## Instructions for the task
Please set out each line below exactly as it stands, without the images.
======== Extracted data
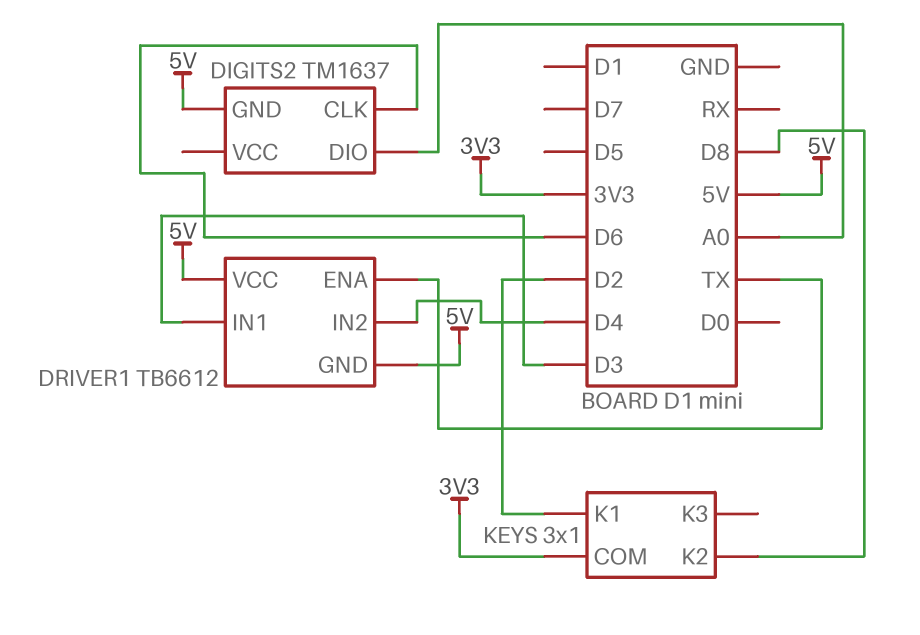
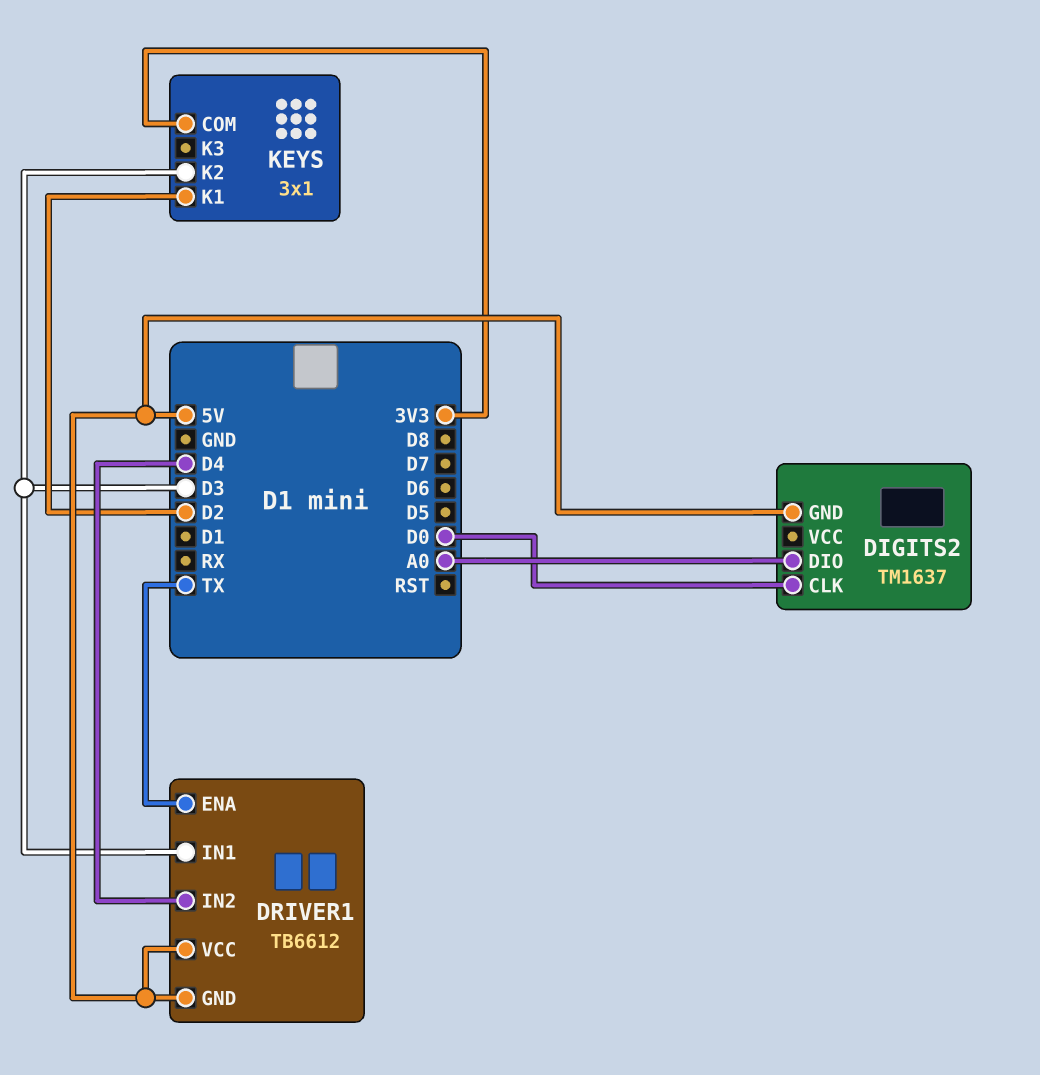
DIGITS2 pin CLK: D6 -> D0
KEYS pin K2: D8 -> D3

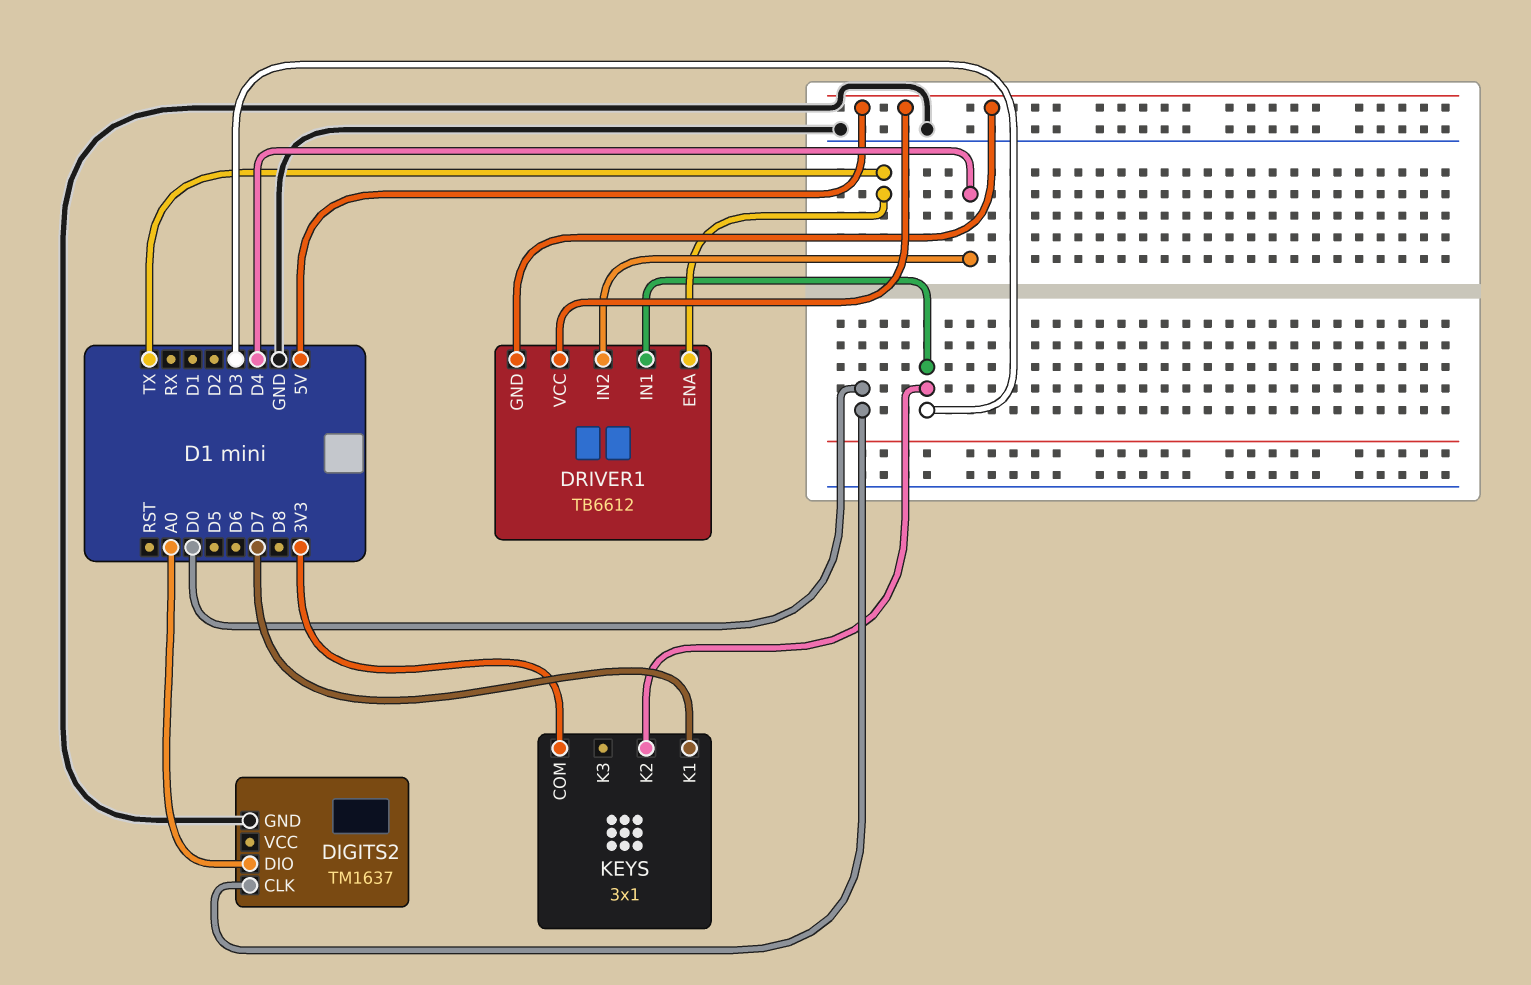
DIGITS2 pin GND: 5V -> GND
KEYS pin K1: D2 -> D7

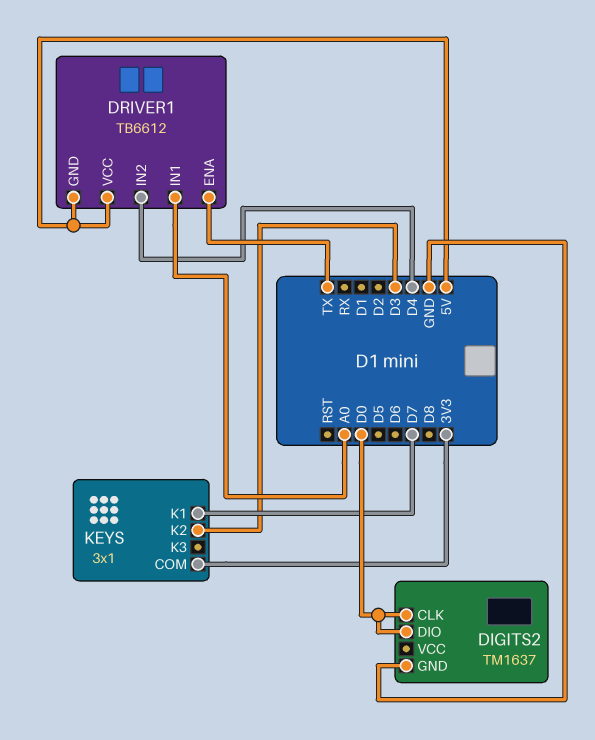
DIGITS2 pin DIO: A0 -> D0
DRIVER1 pin IN1: D3 -> A0

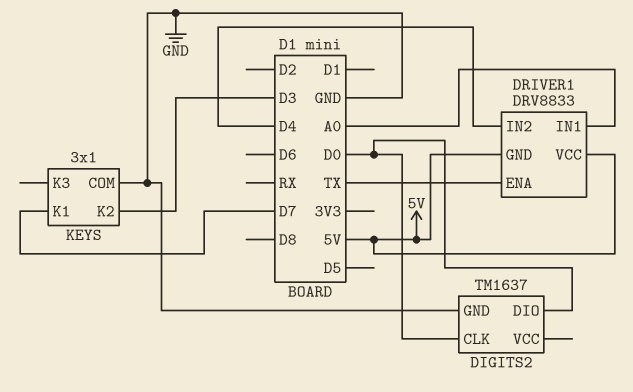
DRIVER1: TB6612 -> DRV8833
KEYS pin COM: 3V3 -> GND

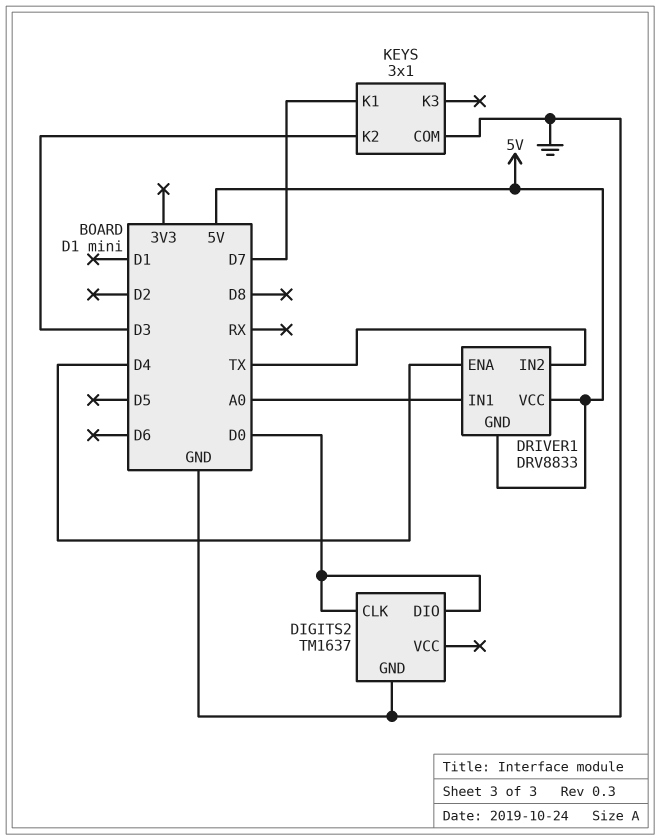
DRIVER1 pin ENA: TX -> D4
DRIVER1 pin IN2: D4 -> TX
================
## Response box
DIGITS2 pin CLK: D6 -> D0
KEYS pin K2: D8 -> D3

DIGITS2 pin GND: 5V -> GND
KEYS pin K1: D2 -> D7

DIGITS2 pin DIO: A0 -> D0
DRIVER1 pin IN1: D3 -> A0

DRIVER1: TB6612 -> DRV8833
KEYS pin COM: 3V3 -> GND

DRIVER1 pin ENA: TX -> D4
DRIVER1 pin IN2: D4 -> TX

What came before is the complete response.